▶ [What you will do] From the first line to the last, write out the listing exactly.

________________________

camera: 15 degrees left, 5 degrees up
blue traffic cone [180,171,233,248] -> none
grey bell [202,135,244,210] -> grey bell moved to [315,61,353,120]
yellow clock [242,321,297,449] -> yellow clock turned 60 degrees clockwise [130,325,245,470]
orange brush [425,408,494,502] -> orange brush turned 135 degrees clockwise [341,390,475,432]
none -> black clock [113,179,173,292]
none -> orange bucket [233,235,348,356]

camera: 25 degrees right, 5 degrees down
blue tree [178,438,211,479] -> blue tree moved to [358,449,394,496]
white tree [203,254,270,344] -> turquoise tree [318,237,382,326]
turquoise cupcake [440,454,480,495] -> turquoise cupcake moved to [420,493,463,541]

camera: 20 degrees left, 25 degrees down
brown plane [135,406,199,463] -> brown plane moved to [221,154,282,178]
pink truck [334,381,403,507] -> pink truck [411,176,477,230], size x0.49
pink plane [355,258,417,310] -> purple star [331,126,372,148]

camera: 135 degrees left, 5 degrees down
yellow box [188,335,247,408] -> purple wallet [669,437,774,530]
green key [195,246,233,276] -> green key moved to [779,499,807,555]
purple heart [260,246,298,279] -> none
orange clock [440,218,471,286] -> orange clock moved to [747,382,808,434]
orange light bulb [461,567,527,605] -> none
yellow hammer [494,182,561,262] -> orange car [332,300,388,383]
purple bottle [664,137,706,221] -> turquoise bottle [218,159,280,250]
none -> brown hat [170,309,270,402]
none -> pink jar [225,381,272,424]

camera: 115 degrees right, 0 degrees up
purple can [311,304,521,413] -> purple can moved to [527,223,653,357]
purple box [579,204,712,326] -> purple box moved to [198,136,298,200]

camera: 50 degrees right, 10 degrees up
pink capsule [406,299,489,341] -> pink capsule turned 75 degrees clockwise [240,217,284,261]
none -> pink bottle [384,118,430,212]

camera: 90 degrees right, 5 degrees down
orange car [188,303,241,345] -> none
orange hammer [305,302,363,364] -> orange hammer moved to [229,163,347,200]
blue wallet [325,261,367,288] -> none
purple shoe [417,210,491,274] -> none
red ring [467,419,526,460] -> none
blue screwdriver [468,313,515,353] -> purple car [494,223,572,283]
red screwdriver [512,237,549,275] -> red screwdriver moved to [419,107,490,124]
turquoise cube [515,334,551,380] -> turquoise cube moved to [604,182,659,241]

________________________

▶ [Expected answer]
camera: 15 degrees left, 5 degrees up
blue traffic cone [180,171,233,248] -> none
grey bell [202,135,244,210] -> grey bell moved to [315,61,353,120]
yellow clock [242,321,297,449] -> yellow clock turned 60 degrees clockwise [130,325,245,470]
orange brush [425,408,494,502] -> orange brush turned 135 degrees clockwise [341,390,475,432]
none -> black clock [113,179,173,292]
none -> orange bucket [233,235,348,356]

camera: 25 degrees right, 5 degrees down
blue tree [178,438,211,479] -> blue tree moved to [358,449,394,496]
white tree [203,254,270,344] -> turquoise tree [318,237,382,326]
turquoise cupcake [440,454,480,495] -> turquoise cupcake moved to [420,493,463,541]

camera: 20 degrees left, 25 degrees down
brown plane [135,406,199,463] -> brown plane moved to [221,154,282,178]
pink truck [334,381,403,507] -> pink truck [411,176,477,230], size x0.49
pink plane [355,258,417,310] -> purple star [331,126,372,148]

camera: 135 degrees left, 5 degrees down
yellow box [188,335,247,408] -> purple wallet [669,437,774,530]
green key [195,246,233,276] -> green key moved to [779,499,807,555]
purple heart [260,246,298,279] -> none
orange clock [440,218,471,286] -> orange clock moved to [747,382,808,434]
orange light bulb [461,567,527,605] -> none
yellow hammer [494,182,561,262] -> orange car [332,300,388,383]
purple bottle [664,137,706,221] -> turquoise bottle [218,159,280,250]
none -> brown hat [170,309,270,402]
none -> pink jar [225,381,272,424]

camera: 115 degrees right, 0 degrees up
purple can [311,304,521,413] -> purple can moved to [527,223,653,357]
purple box [579,204,712,326] -> purple box moved to [198,136,298,200]

camera: 50 degrees right, 10 degrees up
pink capsule [406,299,489,341] -> pink capsule turned 75 degrees clockwise [240,217,284,261]
none -> pink bottle [384,118,430,212]

camera: 90 degrees right, 5 degrees down
orange car [188,303,241,345] -> none
orange hammer [305,302,363,364] -> orange hammer moved to [229,163,347,200]
blue wallet [325,261,367,288] -> none
purple shoe [417,210,491,274] -> none
red ring [467,419,526,460] -> none
blue screwdriver [468,313,515,353] -> purple car [494,223,572,283]
red screwdriver [512,237,549,275] -> red screwdriver moved to [419,107,490,124]
turquoise cube [515,334,551,380] -> turquoise cube moved to [604,182,659,241]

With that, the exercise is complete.